> Your objective:
Transcribe each line below verbatim; pictures excluded.

> Data excerpts:
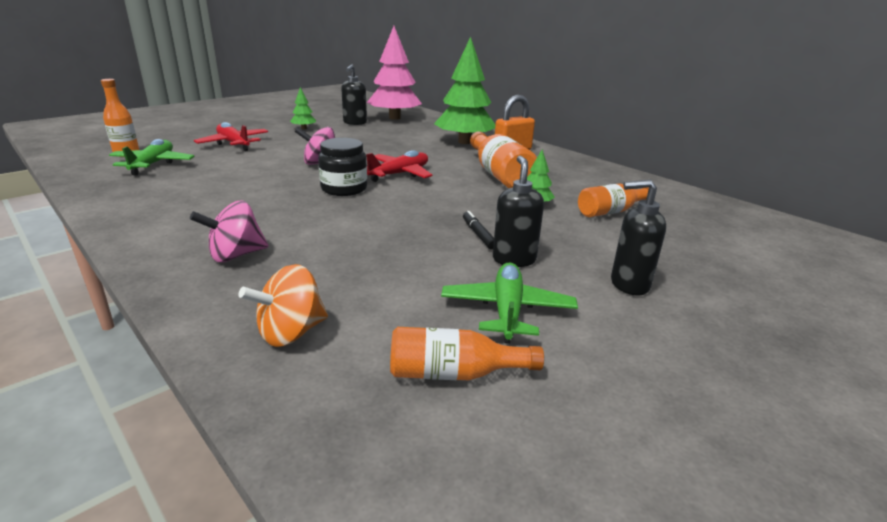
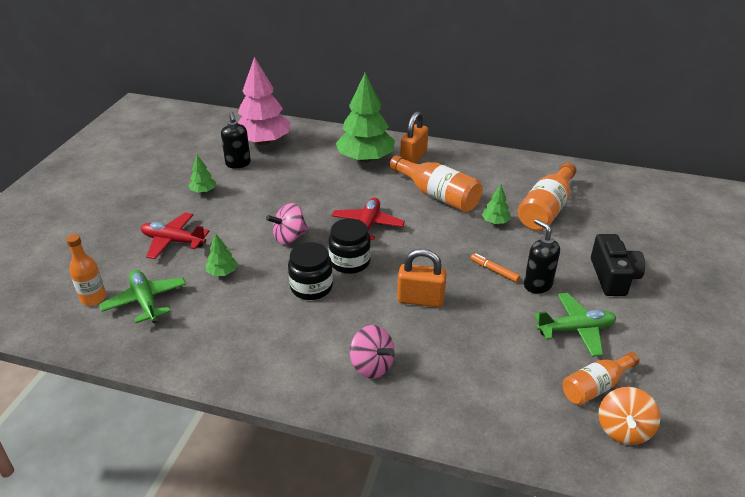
camera: 30 degrees left, 10 degrees up
(234, 166) = (222, 272): none -> green tree
(235, 255) = (372, 366): pink spinning top -> pink spinning top turned 75 degrees counterclockwise
(283, 193) = (311, 287): none -> black jar
(291, 333) = (489, 406): orange spinning top -> orange spinning top (623, 430)
(365, 229) = (420, 300): none -> orange padlock
(478, 234) = (494, 271): black marker -> orange marker
(507, 310) = (575, 330): green plane -> green plane turned 105 degrees clockwise
(611, 212) = (546, 209): orange bottle -> orange bottle, size x1.58
(629, 284) = (613, 277): black soap dispenser -> black camera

> Response below:
camera: 30 degrees left, 10 degrees up
(234, 166) = (222, 272): none -> green tree
(235, 255) = (372, 366): pink spinning top -> pink spinning top turned 75 degrees counterclockwise
(283, 193) = (311, 287): none -> black jar
(291, 333) = (489, 406): orange spinning top -> orange spinning top (623, 430)
(365, 229) = (420, 300): none -> orange padlock
(478, 234) = (494, 271): black marker -> orange marker
(507, 310) = (575, 330): green plane -> green plane turned 105 degrees clockwise
(611, 212) = (546, 209): orange bottle -> orange bottle, size x1.58
(629, 284) = (613, 277): black soap dispenser -> black camera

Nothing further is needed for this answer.